Required action: Every record below needs to be written out exactly, apart from the pictures.
Source information below:
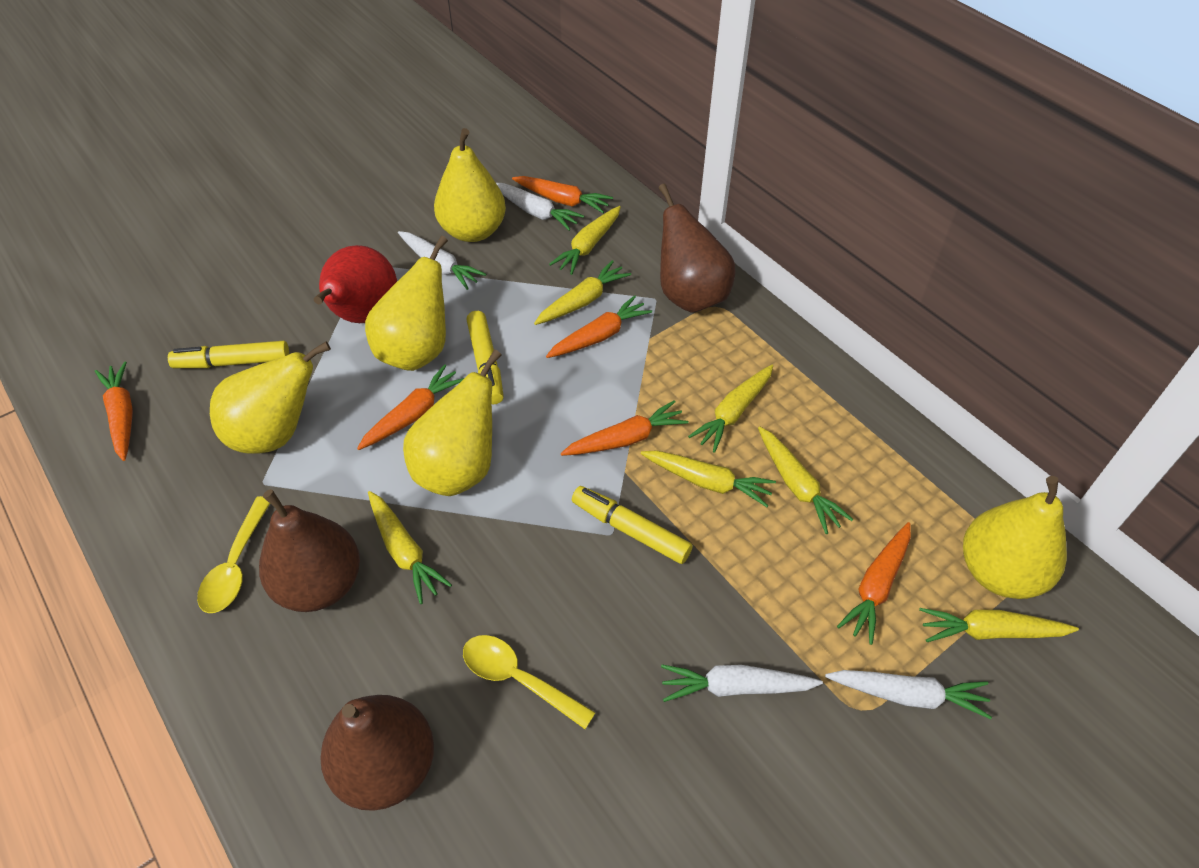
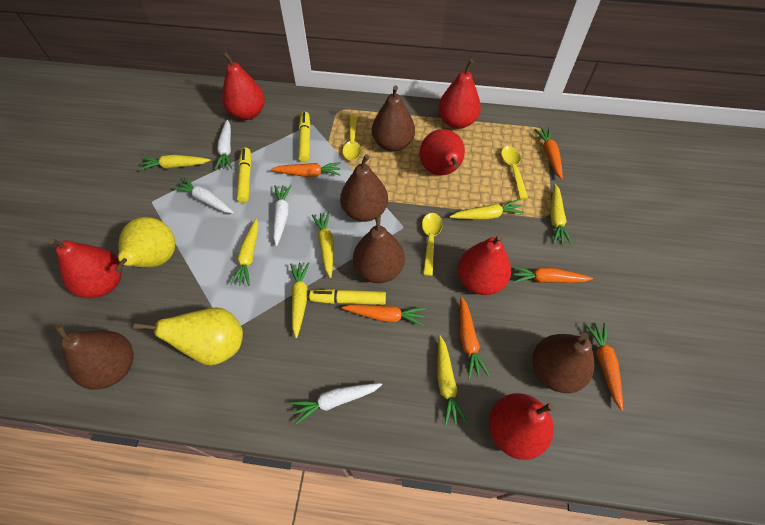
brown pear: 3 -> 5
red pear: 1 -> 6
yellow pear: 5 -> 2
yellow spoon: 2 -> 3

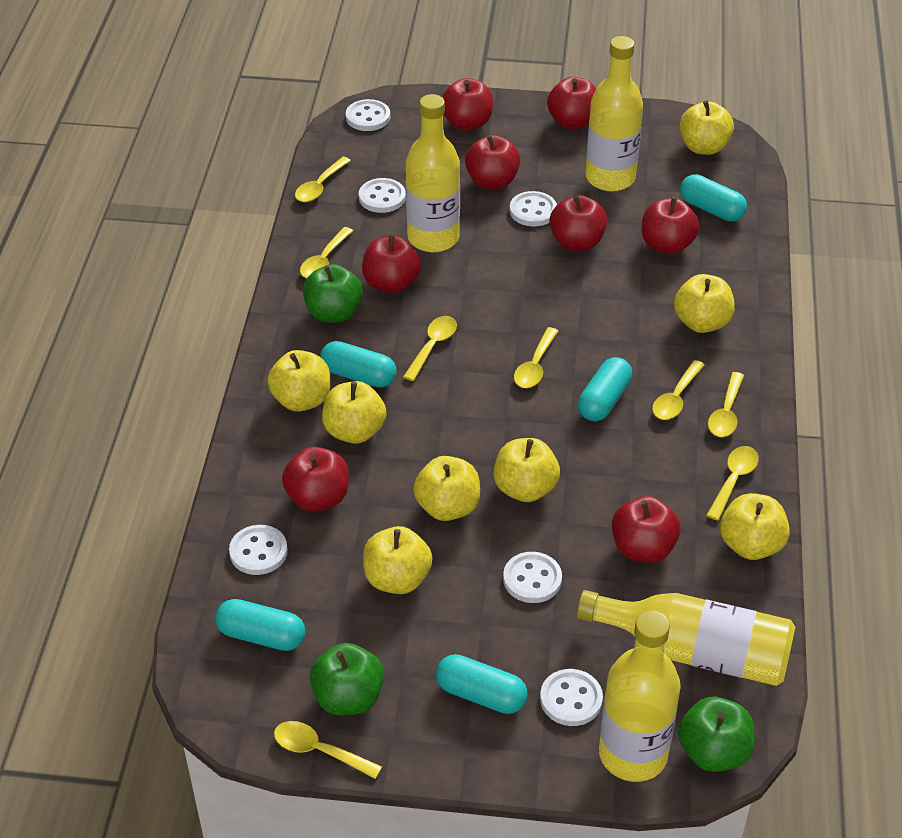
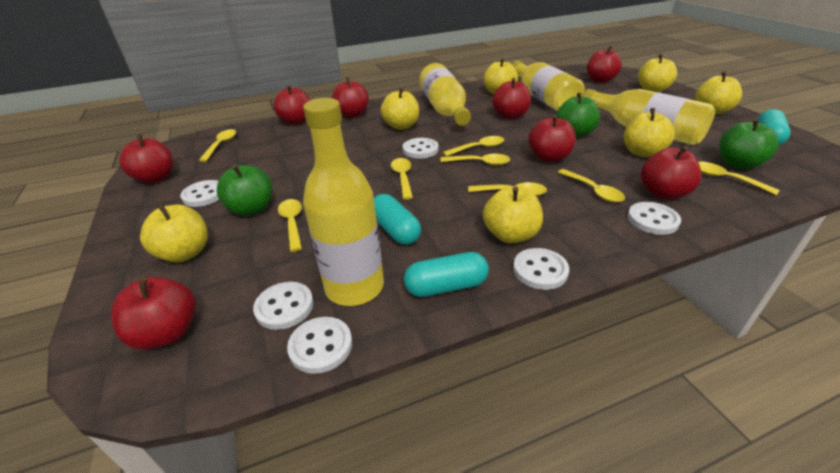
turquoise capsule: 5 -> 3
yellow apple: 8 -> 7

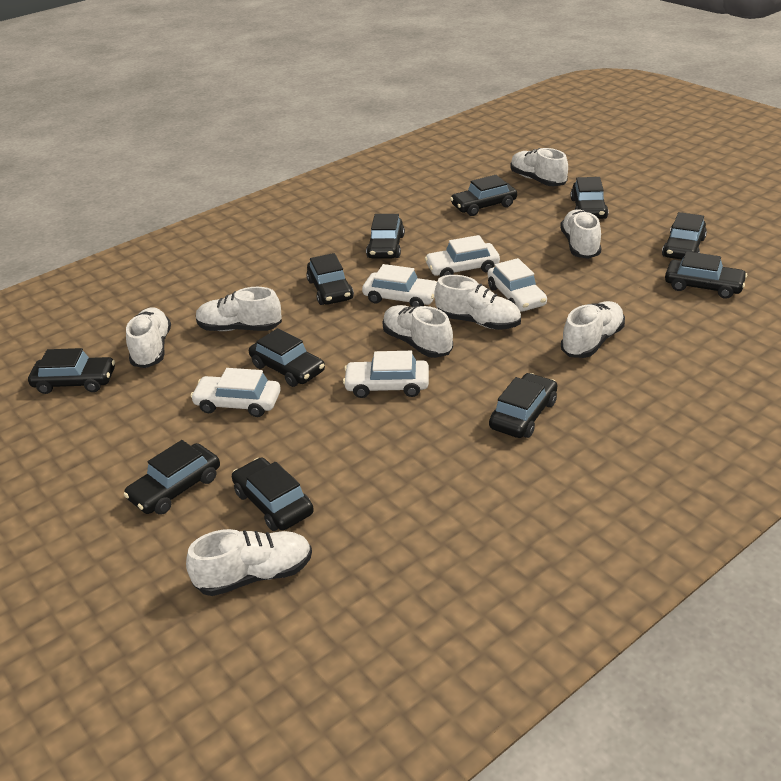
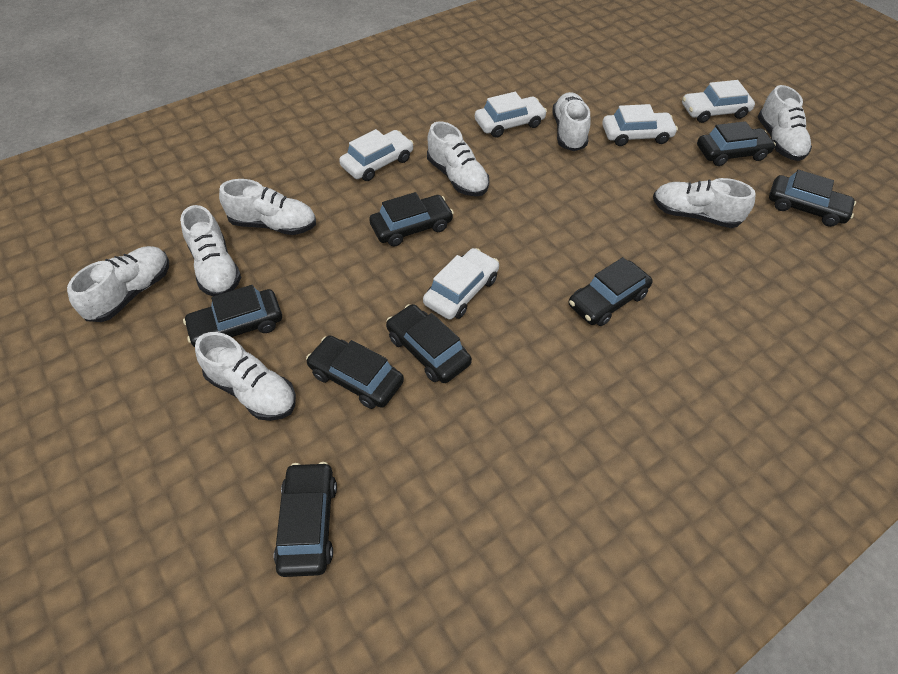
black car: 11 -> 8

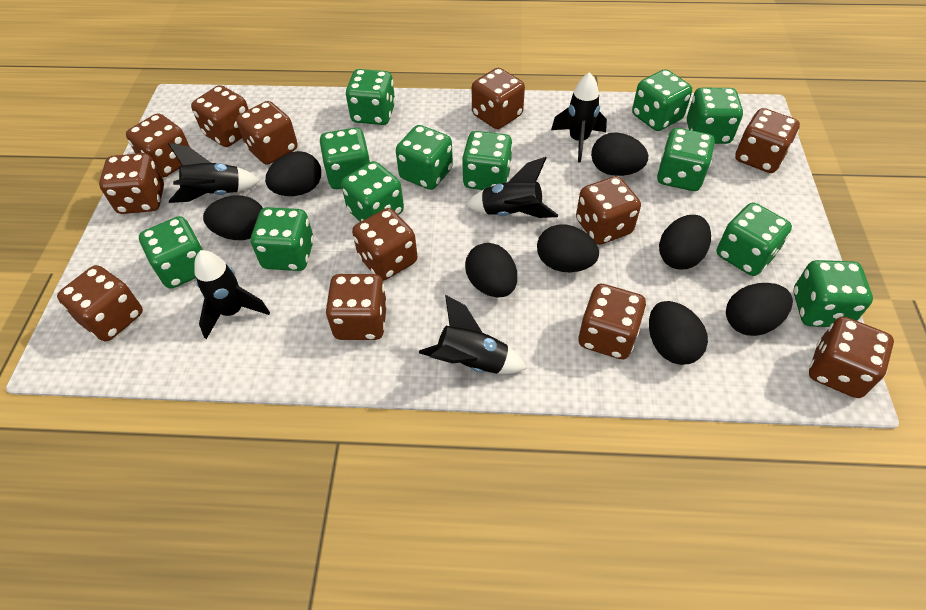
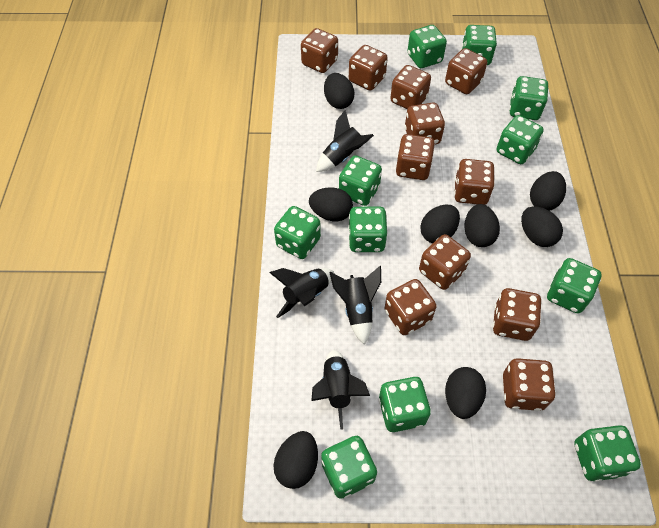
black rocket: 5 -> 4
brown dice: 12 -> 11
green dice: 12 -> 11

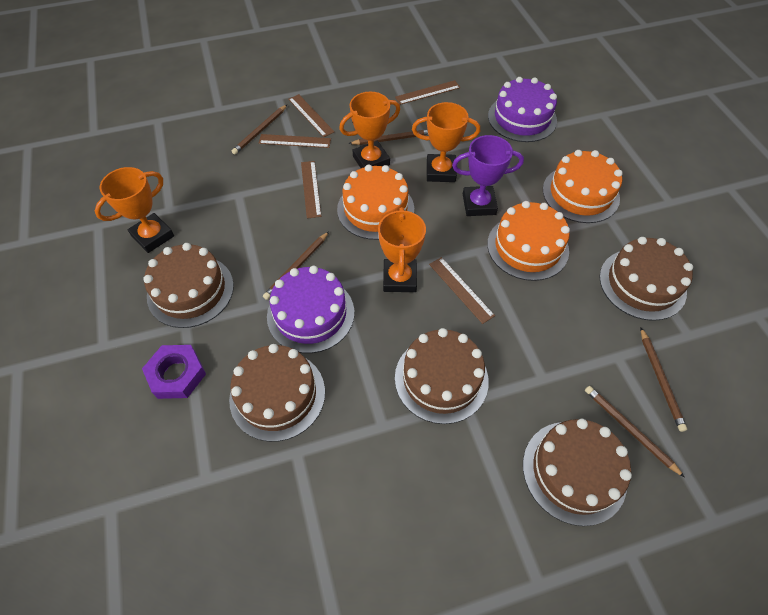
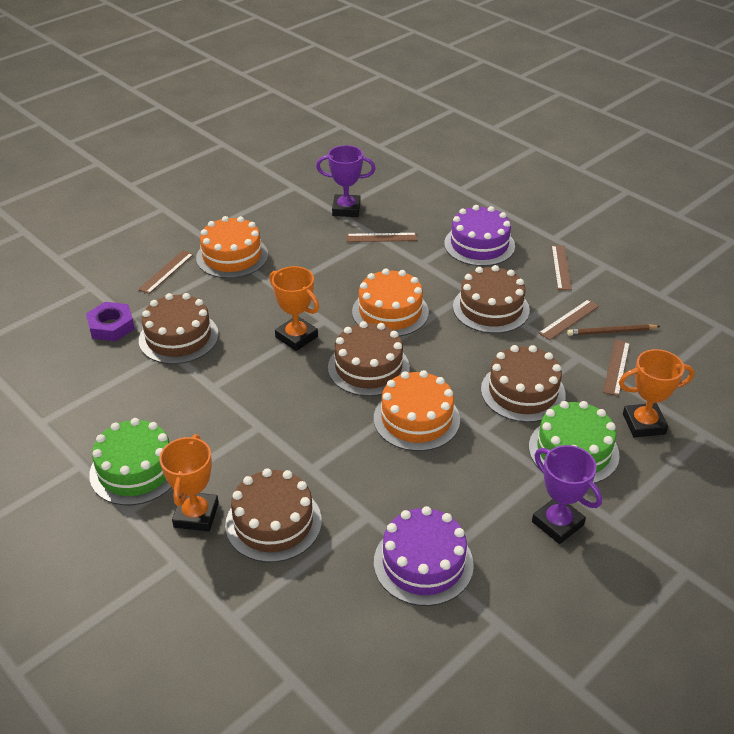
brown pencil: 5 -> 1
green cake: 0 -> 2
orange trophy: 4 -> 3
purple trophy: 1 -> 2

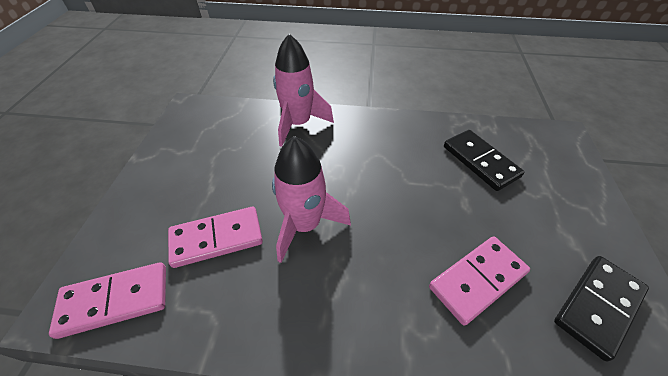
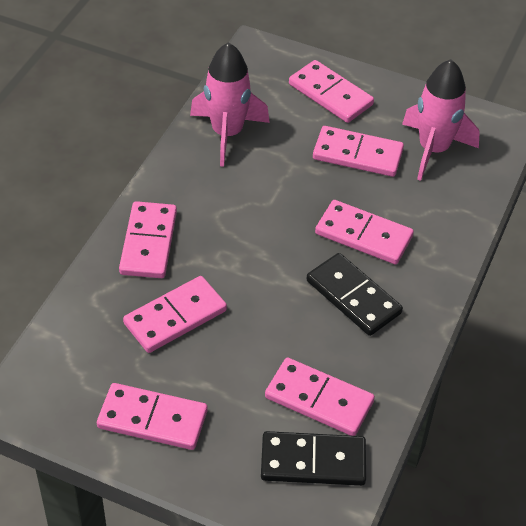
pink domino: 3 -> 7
End of Source information.
Written response:
brown pear: 3 -> 5
red pear: 1 -> 6
yellow pear: 5 -> 2
yellow spoon: 2 -> 3

turquoise capsule: 5 -> 3
yellow apple: 8 -> 7

black car: 11 -> 8

black rocket: 5 -> 4
brown dice: 12 -> 11
green dice: 12 -> 11

brown pencil: 5 -> 1
green cake: 0 -> 2
orange trophy: 4 -> 3
purple trophy: 1 -> 2

pink domino: 3 -> 7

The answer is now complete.